Starting at the first line, reproduce the listing below in full, exactly as given.

-=-=-

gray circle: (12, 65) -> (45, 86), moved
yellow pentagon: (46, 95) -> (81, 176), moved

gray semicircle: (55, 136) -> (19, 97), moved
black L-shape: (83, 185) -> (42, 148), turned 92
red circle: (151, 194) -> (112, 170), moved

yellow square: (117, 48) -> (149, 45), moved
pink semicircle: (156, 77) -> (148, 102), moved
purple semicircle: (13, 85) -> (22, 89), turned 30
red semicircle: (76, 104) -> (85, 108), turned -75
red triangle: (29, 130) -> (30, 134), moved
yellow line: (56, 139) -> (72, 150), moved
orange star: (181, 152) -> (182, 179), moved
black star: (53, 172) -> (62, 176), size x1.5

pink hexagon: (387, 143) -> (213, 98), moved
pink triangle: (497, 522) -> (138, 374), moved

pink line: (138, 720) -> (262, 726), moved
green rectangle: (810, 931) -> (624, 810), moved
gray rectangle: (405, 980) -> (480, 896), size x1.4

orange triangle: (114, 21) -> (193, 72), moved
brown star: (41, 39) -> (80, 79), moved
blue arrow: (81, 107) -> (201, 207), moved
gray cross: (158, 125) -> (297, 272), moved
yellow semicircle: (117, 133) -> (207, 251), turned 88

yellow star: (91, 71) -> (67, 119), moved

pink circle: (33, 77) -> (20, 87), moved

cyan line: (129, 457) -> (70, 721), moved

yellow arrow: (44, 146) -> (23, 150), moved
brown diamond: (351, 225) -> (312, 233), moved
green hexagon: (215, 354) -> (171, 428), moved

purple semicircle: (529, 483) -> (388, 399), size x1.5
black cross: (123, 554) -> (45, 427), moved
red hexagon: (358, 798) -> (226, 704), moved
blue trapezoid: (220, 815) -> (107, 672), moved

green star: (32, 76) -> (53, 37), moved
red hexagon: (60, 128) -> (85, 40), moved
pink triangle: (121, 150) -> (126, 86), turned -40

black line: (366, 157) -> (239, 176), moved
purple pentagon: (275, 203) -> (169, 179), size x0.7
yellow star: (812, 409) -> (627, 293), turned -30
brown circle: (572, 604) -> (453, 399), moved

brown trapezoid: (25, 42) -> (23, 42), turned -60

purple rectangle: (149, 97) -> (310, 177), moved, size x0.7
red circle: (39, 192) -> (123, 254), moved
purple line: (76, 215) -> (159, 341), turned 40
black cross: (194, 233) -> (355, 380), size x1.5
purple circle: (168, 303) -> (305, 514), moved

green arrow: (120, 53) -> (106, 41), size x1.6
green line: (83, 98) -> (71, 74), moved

-=-=-

• Result of this task
gray circle: (12, 65) -> (45, 86), moved
yellow pentagon: (46, 95) -> (81, 176), moved

gray semicircle: (55, 136) -> (19, 97), moved
black L-shape: (83, 185) -> (42, 148), turned 92
red circle: (151, 194) -> (112, 170), moved

yellow square: (117, 48) -> (149, 45), moved
pink semicircle: (156, 77) -> (148, 102), moved
purple semicircle: (13, 85) -> (22, 89), turned 30
red semicircle: (76, 104) -> (85, 108), turned -75
red triangle: (29, 130) -> (30, 134), moved
yellow line: (56, 139) -> (72, 150), moved
orange star: (181, 152) -> (182, 179), moved
black star: (53, 172) -> (62, 176), size x1.5

pink hexagon: (387, 143) -> (213, 98), moved
pink triangle: (497, 522) -> (138, 374), moved

pink line: (138, 720) -> (262, 726), moved
green rectangle: (810, 931) -> (624, 810), moved
gray rectangle: (405, 980) -> (480, 896), size x1.4

orange triangle: (114, 21) -> (193, 72), moved
brown star: (41, 39) -> (80, 79), moved
blue arrow: (81, 107) -> (201, 207), moved
gray cross: (158, 125) -> (297, 272), moved
yellow semicircle: (117, 133) -> (207, 251), turned 88

yellow star: (91, 71) -> (67, 119), moved

pink circle: (33, 77) -> (20, 87), moved

cyan line: (129, 457) -> (70, 721), moved

yellow arrow: (44, 146) -> (23, 150), moved
brown diamond: (351, 225) -> (312, 233), moved
green hexagon: (215, 354) -> (171, 428), moved

purple semicircle: (529, 483) -> (388, 399), size x1.5
black cross: (123, 554) -> (45, 427), moved
red hexagon: (358, 798) -> (226, 704), moved
blue trapezoid: (220, 815) -> (107, 672), moved

green star: (32, 76) -> (53, 37), moved
red hexagon: (60, 128) -> (85, 40), moved
pink triangle: (121, 150) -> (126, 86), turned -40

black line: (366, 157) -> (239, 176), moved
purple pentagon: (275, 203) -> (169, 179), size x0.7
yellow star: (812, 409) -> (627, 293), turned -30
brown circle: (572, 604) -> (453, 399), moved

brown trapezoid: (25, 42) -> (23, 42), turned -60

purple rectangle: (149, 97) -> (310, 177), moved, size x0.7
red circle: (39, 192) -> (123, 254), moved
purple line: (76, 215) -> (159, 341), turned 40
black cross: (194, 233) -> (355, 380), size x1.5
purple circle: (168, 303) -> (305, 514), moved

green arrow: (120, 53) -> (106, 41), size x1.6
green line: (83, 98) -> (71, 74), moved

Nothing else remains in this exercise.